• [WHAT THE EXERCISE ASKS]: Going through the material below, output exactly the lines from the one containing "HALL1 pin VCC: none -> VIN" through the one containing "SONAR pin TRIG: D4 -> D7", and no pictures.

• [ENTRIES SUPPLIED]:
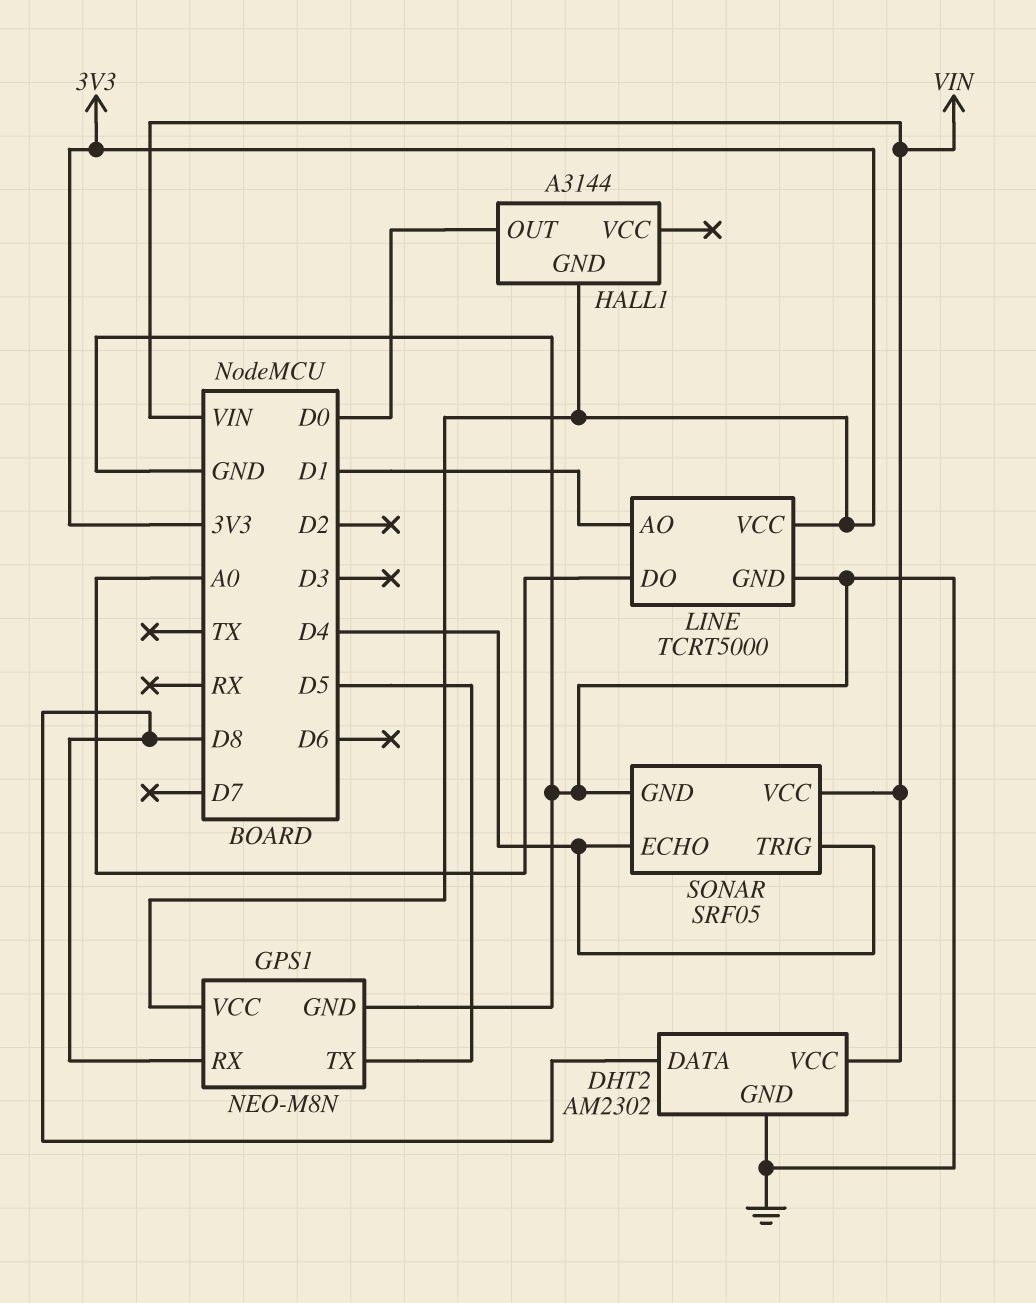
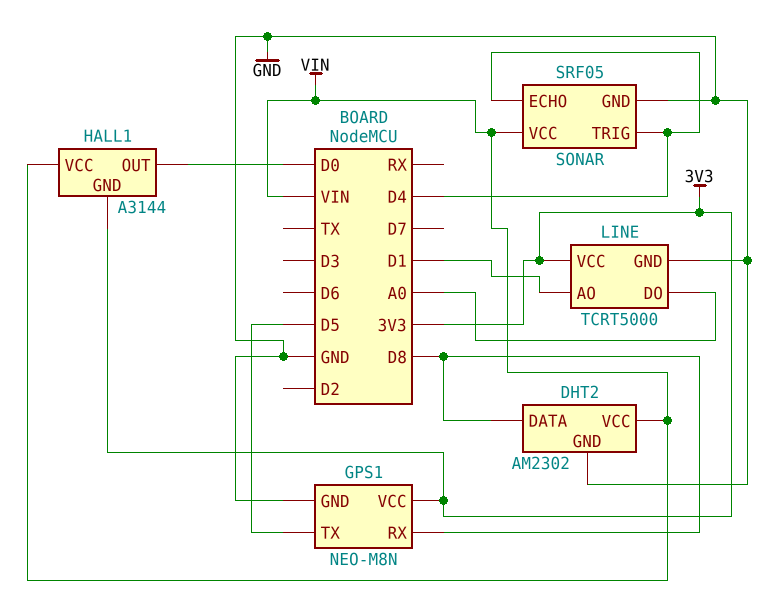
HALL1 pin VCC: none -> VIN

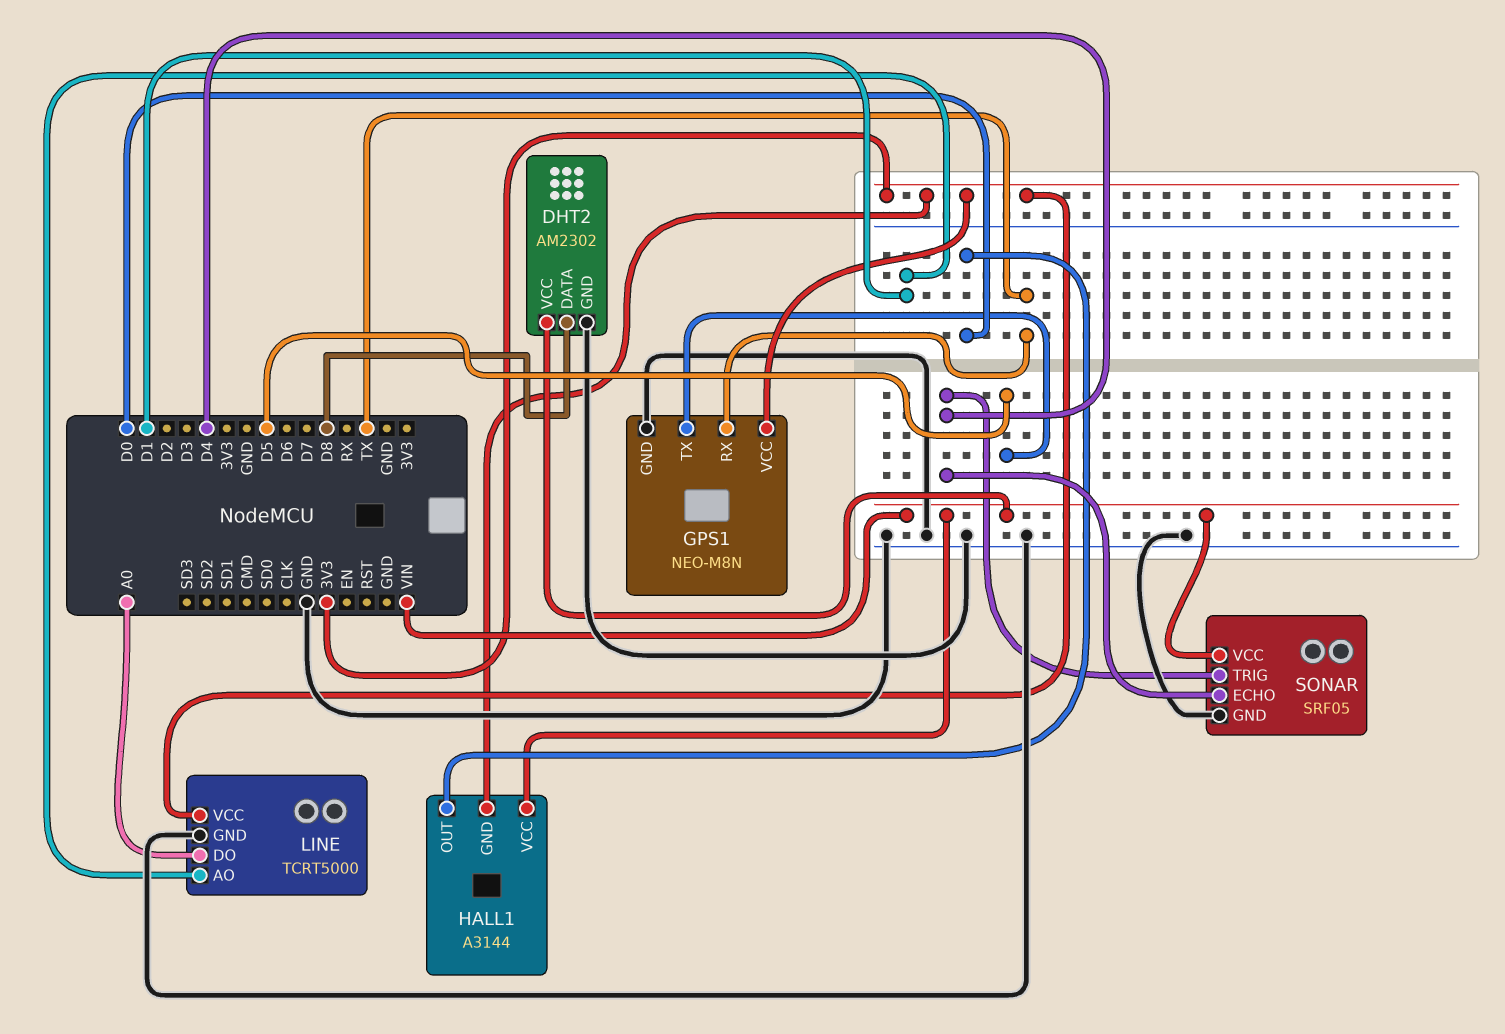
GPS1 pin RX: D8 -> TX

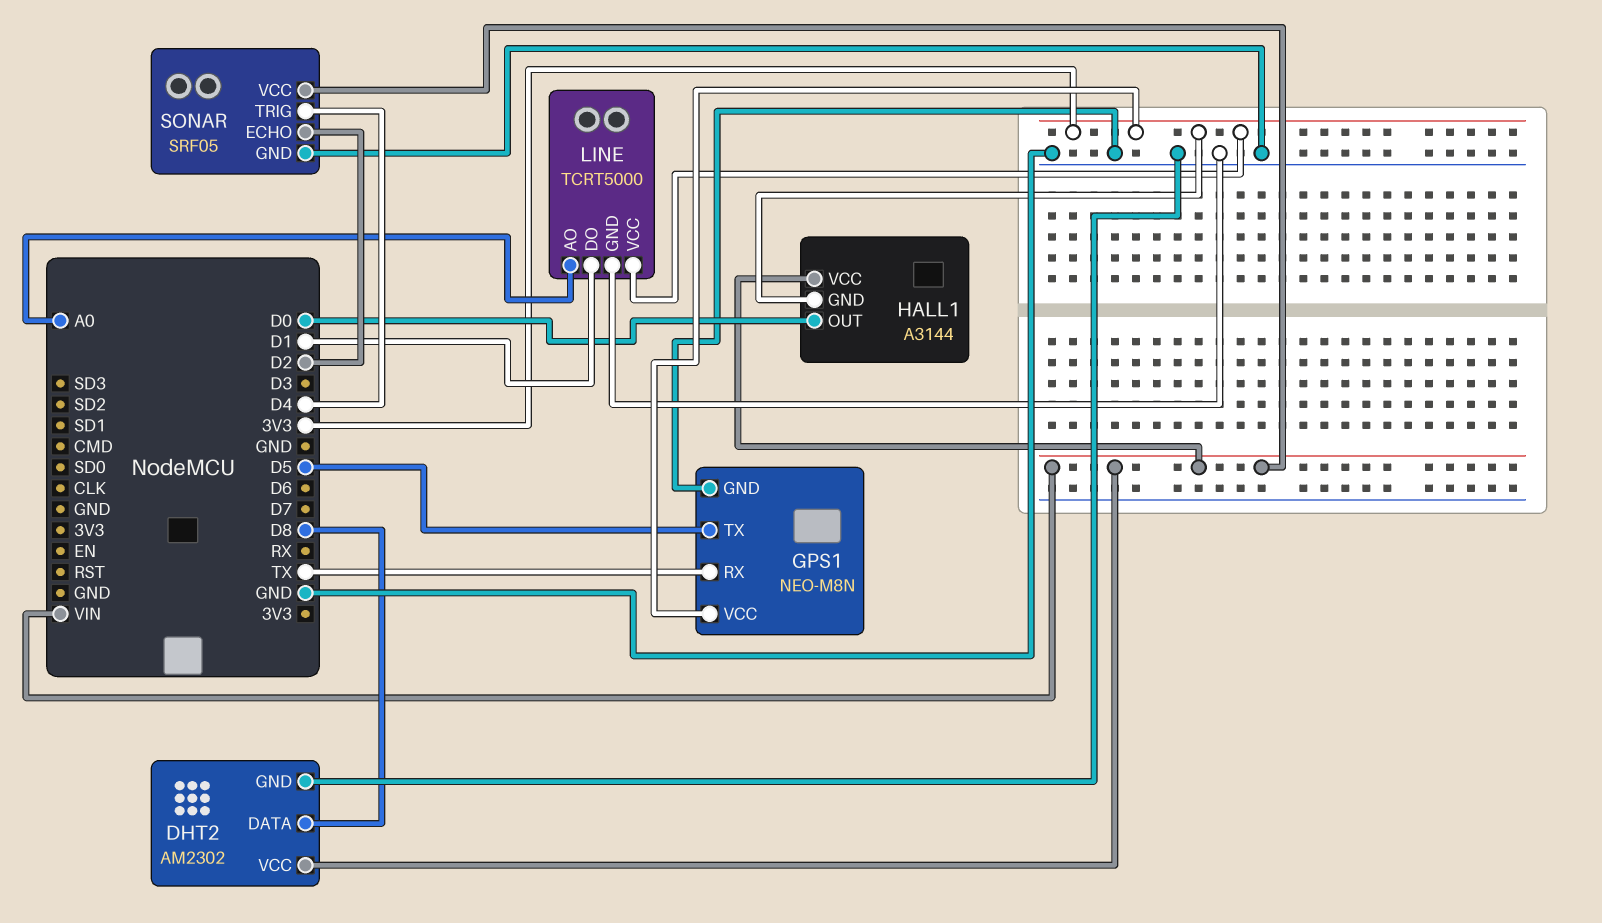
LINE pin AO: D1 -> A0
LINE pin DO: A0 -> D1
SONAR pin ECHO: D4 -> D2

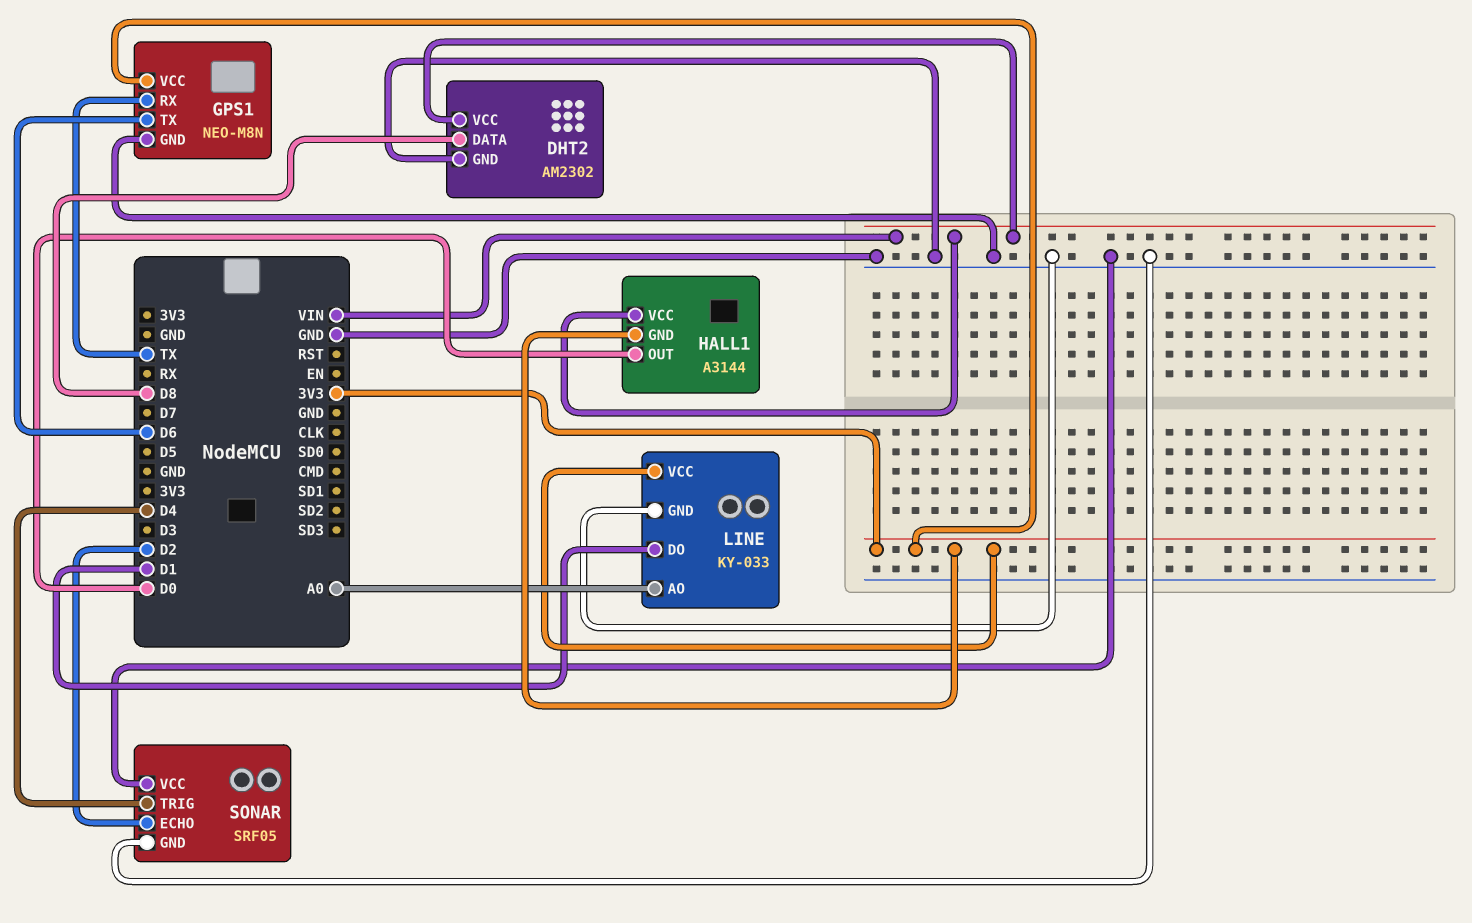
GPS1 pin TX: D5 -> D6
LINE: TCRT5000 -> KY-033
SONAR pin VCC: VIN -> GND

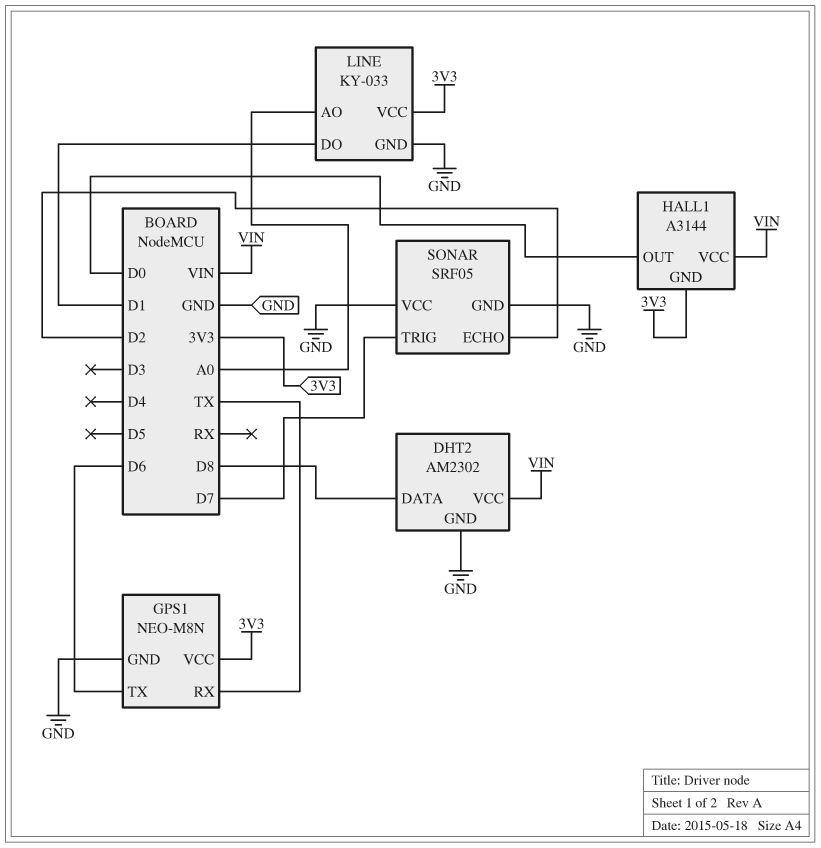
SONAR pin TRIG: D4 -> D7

--

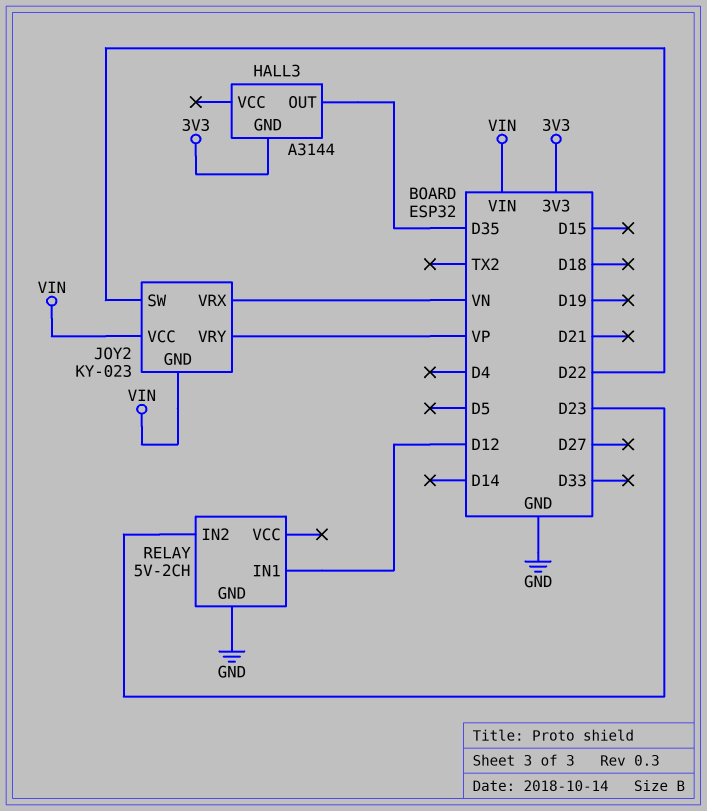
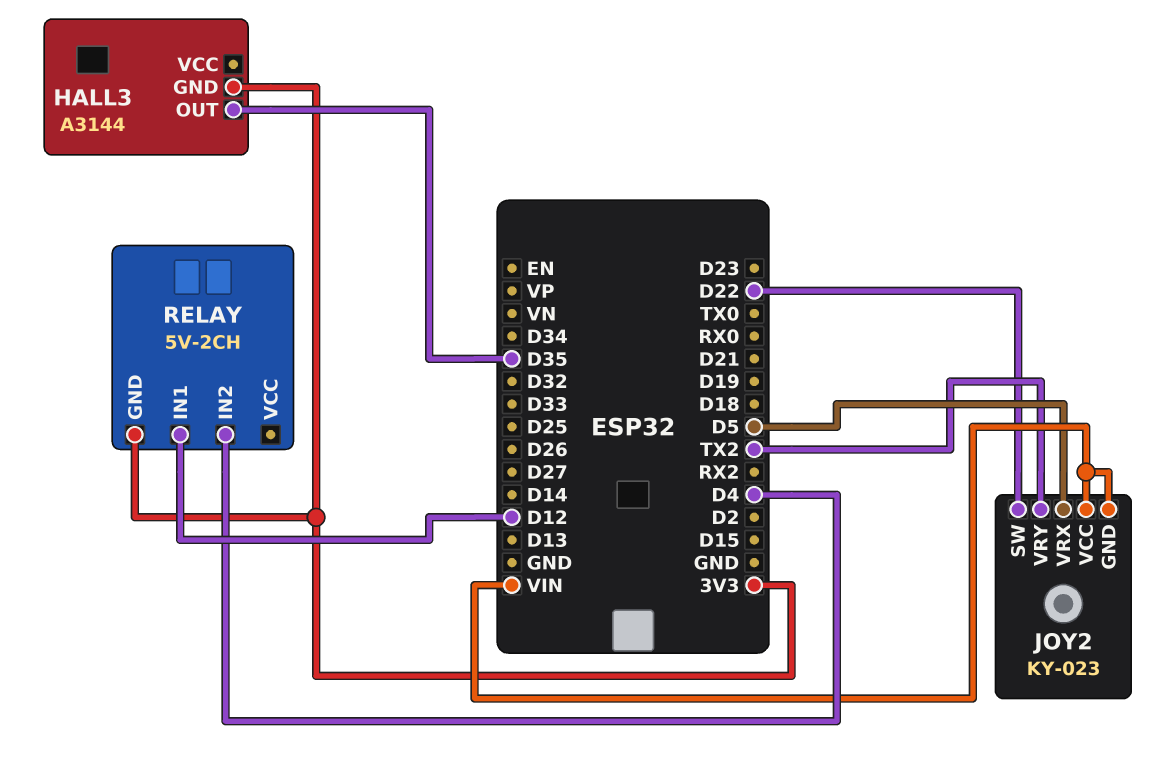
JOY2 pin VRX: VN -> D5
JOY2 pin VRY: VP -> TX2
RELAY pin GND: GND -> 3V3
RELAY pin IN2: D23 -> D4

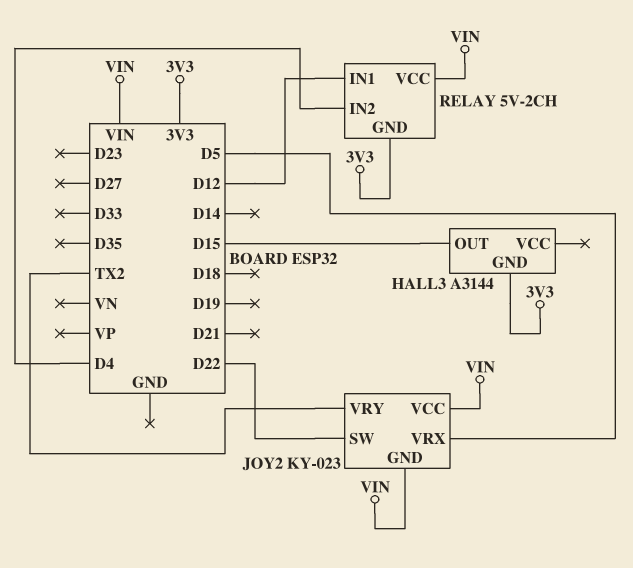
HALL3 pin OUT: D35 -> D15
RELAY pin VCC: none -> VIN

• [SOLUTION FOR THIS TASK]:
HALL1 pin VCC: none -> VIN

GPS1 pin RX: D8 -> TX

LINE pin AO: D1 -> A0
LINE pin DO: A0 -> D1
SONAR pin ECHO: D4 -> D2

GPS1 pin TX: D5 -> D6
LINE: TCRT5000 -> KY-033
SONAR pin VCC: VIN -> GND

SONAR pin TRIG: D4 -> D7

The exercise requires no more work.